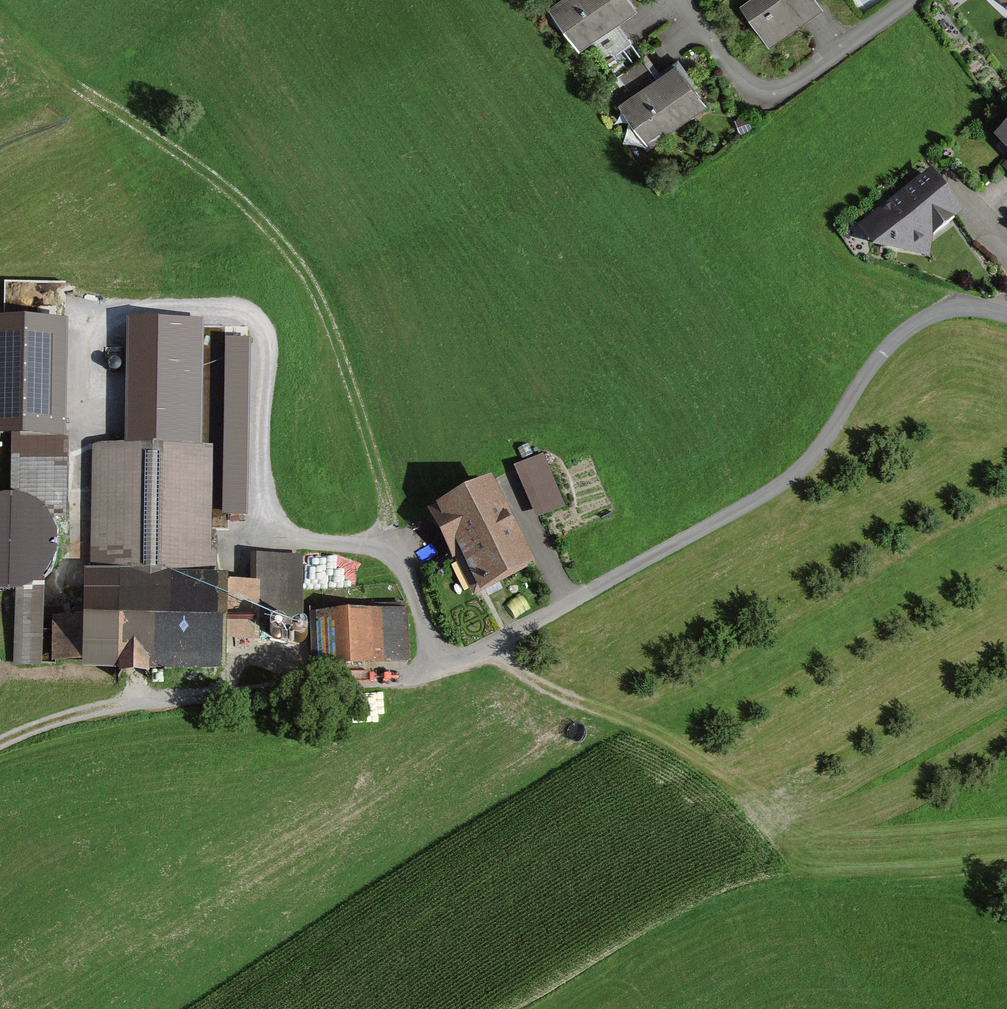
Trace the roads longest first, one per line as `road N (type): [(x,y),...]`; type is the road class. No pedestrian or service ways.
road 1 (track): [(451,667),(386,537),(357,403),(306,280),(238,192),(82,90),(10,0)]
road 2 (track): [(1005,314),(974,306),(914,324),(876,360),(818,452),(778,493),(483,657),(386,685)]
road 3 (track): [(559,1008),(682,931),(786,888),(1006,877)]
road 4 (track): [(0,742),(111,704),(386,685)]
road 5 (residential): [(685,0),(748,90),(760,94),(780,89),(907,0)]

> **Work instruction**: Your answer must be an exact copy of the data above, minus its pictures.

> **Exercise output**:
Trace the roads longest first, one per line as `road N (type): [(x,y),...]`; type is the road class. No pedestrian or service ways.
road 1 (track): [(451,667),(386,537),(357,403),(306,280),(238,192),(82,90),(10,0)]
road 2 (track): [(1005,314),(974,306),(914,324),(876,360),(818,452),(778,493),(483,657),(386,685)]
road 3 (track): [(559,1008),(682,931),(786,888),(1006,877)]
road 4 (track): [(0,742),(111,704),(386,685)]
road 5 (residential): [(685,0),(748,90),(760,94),(780,89),(907,0)]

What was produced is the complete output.